> **What you have to do**: What is needed is an exact copy of the lines from the one containing "(599, 418) = (376, 321): yellow" through the final line of the material below.

> **Dataset extract**:
-- -- --
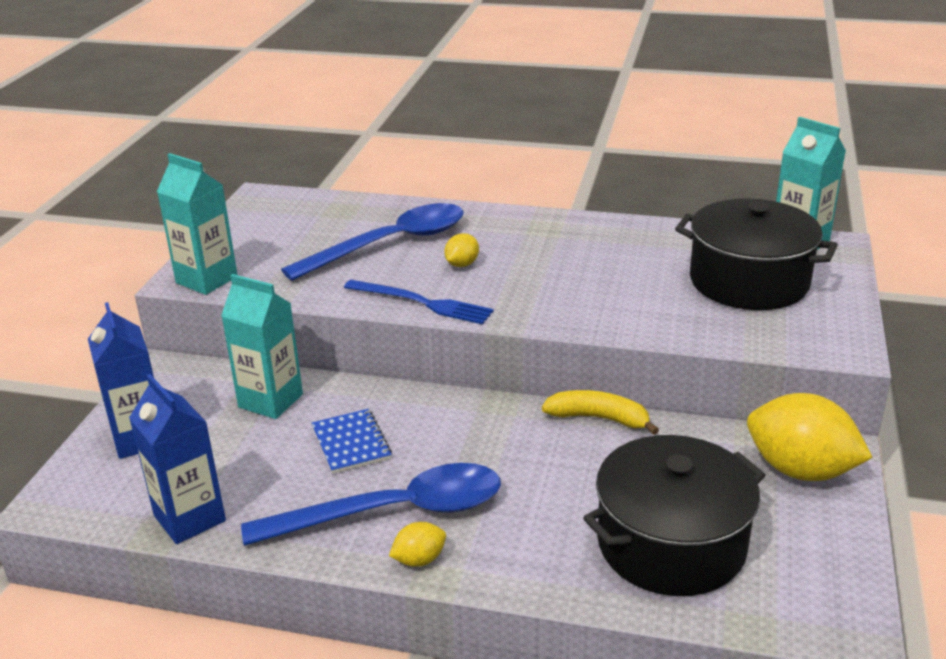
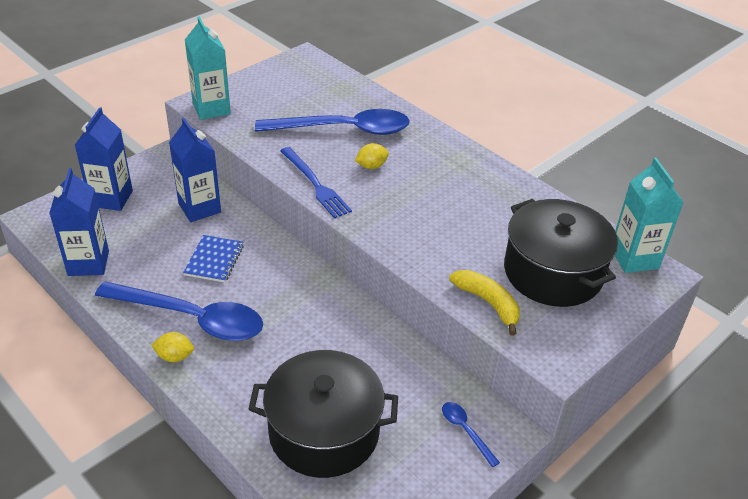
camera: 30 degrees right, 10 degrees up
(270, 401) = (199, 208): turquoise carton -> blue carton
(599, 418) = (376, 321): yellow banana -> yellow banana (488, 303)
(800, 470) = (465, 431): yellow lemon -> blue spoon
-- -- --
> **Completed task**:
(599, 418) = (376, 321): yellow banana -> yellow banana (488, 303)
(800, 470) = (465, 431): yellow lemon -> blue spoon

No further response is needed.